## begin Data entries

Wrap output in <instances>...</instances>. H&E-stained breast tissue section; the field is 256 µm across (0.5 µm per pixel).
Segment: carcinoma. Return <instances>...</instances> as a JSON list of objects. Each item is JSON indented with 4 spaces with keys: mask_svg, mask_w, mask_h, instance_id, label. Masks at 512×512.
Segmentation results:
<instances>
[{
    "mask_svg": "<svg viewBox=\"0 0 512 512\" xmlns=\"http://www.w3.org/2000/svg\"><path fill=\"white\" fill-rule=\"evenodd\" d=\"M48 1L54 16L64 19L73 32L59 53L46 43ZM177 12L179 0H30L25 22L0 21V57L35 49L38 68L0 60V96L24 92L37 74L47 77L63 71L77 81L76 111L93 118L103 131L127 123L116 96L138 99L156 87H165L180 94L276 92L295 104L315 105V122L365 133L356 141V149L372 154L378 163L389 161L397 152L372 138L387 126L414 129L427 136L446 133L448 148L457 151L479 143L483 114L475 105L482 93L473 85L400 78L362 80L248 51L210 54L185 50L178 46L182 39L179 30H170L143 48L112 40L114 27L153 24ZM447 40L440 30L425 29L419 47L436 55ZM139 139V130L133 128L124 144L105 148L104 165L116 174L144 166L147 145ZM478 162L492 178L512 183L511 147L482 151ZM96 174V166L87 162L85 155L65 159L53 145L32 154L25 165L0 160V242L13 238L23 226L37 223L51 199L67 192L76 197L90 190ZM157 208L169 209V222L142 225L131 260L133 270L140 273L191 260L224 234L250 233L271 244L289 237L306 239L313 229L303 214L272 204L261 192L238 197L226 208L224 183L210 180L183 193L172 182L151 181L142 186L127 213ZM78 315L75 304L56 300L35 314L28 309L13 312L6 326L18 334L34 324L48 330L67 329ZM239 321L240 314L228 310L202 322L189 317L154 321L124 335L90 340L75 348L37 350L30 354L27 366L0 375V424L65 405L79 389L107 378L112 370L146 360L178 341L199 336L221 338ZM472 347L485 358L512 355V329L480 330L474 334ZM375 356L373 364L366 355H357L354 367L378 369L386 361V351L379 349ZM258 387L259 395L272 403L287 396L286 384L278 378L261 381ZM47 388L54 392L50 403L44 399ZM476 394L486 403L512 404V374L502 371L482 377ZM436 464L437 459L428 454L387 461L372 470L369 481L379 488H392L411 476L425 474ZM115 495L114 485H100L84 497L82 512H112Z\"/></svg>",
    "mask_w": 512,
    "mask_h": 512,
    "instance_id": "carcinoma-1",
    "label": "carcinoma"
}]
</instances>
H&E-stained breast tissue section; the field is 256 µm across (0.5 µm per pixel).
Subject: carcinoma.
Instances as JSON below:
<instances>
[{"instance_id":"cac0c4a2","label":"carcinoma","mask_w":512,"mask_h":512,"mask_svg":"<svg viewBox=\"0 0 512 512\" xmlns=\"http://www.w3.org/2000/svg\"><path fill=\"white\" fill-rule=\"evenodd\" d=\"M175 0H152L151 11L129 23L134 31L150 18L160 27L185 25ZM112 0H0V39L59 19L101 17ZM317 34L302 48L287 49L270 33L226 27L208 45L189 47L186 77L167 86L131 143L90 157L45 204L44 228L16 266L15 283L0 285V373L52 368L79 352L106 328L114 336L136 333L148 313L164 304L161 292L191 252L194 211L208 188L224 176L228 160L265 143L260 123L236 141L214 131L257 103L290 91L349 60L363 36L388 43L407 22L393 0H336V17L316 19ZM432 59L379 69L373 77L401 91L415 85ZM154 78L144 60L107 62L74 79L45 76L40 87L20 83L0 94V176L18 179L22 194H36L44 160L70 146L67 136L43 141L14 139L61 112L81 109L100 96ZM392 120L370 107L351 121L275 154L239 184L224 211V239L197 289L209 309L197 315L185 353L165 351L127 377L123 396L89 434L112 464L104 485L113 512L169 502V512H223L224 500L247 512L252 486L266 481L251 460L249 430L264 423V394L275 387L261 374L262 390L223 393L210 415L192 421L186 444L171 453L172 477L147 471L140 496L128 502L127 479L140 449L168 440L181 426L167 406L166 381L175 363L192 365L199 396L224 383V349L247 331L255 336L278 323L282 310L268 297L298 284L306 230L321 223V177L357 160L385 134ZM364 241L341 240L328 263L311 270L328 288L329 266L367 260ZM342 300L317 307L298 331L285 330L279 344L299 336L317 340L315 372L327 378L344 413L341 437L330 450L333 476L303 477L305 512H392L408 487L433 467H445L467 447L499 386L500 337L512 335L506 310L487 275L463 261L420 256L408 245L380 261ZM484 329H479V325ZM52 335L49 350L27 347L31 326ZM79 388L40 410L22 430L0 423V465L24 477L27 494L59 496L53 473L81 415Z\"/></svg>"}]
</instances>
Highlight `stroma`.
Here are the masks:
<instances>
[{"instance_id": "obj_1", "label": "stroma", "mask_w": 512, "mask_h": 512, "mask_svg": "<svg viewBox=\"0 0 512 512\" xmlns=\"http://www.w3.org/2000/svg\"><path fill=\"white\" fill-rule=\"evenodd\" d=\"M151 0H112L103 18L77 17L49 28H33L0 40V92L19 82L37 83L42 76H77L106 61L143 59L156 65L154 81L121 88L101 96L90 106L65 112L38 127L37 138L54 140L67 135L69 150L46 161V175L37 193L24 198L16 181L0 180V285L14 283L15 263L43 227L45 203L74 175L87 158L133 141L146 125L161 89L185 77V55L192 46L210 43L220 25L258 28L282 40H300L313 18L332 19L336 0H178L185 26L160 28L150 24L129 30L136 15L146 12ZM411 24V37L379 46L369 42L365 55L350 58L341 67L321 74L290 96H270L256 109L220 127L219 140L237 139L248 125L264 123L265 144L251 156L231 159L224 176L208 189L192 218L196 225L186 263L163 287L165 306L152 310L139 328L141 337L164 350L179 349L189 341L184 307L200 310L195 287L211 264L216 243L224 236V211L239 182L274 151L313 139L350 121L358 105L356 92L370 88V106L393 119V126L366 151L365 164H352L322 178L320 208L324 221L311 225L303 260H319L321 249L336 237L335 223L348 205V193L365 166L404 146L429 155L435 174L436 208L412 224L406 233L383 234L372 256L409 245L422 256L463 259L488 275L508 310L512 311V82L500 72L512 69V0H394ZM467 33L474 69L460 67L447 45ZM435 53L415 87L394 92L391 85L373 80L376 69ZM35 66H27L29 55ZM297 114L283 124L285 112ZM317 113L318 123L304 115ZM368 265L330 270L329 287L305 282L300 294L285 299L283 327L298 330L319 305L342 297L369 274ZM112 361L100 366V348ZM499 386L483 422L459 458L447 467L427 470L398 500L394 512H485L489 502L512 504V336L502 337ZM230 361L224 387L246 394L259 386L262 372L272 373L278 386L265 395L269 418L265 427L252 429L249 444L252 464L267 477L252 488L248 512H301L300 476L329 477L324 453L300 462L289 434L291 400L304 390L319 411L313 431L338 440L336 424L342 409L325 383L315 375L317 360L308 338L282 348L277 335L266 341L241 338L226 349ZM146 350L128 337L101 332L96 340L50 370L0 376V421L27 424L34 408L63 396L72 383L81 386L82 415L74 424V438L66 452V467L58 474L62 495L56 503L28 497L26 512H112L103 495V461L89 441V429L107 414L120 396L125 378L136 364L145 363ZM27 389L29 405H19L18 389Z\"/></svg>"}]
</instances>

## end Data entries

*What to produce*. Using the entries above, state how many lines include the word "breast", with no other words.

*In response*. 2